(Data entries)
* * *

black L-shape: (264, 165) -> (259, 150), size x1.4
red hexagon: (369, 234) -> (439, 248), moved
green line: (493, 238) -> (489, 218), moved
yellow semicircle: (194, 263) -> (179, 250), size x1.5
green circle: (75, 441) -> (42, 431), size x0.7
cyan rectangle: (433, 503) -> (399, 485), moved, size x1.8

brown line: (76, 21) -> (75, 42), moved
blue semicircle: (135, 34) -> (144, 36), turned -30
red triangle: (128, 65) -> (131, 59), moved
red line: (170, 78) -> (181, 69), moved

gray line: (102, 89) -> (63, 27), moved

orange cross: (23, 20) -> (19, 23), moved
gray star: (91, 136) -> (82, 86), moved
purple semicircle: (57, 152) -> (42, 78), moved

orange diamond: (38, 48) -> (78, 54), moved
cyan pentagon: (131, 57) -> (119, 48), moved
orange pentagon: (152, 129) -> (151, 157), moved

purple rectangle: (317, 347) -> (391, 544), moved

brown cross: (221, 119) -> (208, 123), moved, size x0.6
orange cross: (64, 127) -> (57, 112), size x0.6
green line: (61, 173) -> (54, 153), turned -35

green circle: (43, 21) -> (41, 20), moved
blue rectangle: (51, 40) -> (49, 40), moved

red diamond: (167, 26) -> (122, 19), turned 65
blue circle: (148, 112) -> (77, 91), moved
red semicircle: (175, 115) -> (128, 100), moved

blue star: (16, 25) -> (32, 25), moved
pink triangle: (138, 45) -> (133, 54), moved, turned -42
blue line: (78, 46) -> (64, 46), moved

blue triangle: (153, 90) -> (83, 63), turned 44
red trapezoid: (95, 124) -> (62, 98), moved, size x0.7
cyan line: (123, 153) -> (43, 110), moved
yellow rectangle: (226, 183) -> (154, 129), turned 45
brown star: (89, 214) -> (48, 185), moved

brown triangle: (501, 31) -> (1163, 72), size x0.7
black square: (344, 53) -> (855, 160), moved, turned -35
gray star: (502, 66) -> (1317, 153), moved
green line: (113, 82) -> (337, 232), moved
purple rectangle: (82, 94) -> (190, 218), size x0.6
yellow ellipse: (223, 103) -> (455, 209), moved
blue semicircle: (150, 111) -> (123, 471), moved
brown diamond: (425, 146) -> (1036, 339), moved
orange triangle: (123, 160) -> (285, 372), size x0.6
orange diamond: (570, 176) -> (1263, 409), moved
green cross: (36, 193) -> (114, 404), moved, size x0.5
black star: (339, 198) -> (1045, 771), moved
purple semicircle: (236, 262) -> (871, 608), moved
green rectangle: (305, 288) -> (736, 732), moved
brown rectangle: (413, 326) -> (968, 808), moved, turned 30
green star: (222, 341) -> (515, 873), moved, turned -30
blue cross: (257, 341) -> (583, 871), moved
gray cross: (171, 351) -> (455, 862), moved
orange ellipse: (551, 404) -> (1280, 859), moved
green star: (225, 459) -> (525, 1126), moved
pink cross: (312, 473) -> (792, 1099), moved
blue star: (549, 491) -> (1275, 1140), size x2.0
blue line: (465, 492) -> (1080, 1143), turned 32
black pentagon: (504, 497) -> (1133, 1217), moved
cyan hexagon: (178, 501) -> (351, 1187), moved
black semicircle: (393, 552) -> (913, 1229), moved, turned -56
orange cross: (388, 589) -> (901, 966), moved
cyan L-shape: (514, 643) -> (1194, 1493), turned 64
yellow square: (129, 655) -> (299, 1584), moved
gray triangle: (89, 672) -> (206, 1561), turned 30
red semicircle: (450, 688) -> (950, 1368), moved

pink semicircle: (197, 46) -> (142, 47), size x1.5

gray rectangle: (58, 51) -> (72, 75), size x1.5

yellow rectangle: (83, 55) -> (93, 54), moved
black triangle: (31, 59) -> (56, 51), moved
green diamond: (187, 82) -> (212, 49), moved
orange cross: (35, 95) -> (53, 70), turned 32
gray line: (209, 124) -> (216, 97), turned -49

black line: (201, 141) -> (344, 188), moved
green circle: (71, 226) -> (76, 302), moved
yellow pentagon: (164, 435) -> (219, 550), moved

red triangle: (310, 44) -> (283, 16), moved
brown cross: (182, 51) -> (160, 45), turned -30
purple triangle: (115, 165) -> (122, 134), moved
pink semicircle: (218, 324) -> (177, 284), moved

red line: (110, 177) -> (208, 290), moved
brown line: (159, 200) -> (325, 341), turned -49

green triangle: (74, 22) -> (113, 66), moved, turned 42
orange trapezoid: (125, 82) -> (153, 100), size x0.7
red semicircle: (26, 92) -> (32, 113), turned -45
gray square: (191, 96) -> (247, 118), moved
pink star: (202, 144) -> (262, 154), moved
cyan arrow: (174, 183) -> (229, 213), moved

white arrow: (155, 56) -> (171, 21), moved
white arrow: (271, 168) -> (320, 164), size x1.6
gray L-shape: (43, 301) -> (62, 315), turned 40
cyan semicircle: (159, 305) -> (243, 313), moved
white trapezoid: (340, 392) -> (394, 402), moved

* * *

Copy exactly the stretch of data above from the line with "yellow pentagon: (164, 435)" through the line with "red line: (110, 177) -> (208, 290), moved", and omit all other lines.

yellow pentagon: (164, 435) -> (219, 550), moved

red triangle: (310, 44) -> (283, 16), moved
brown cross: (182, 51) -> (160, 45), turned -30
purple triangle: (115, 165) -> (122, 134), moved
pink semicircle: (218, 324) -> (177, 284), moved

red line: (110, 177) -> (208, 290), moved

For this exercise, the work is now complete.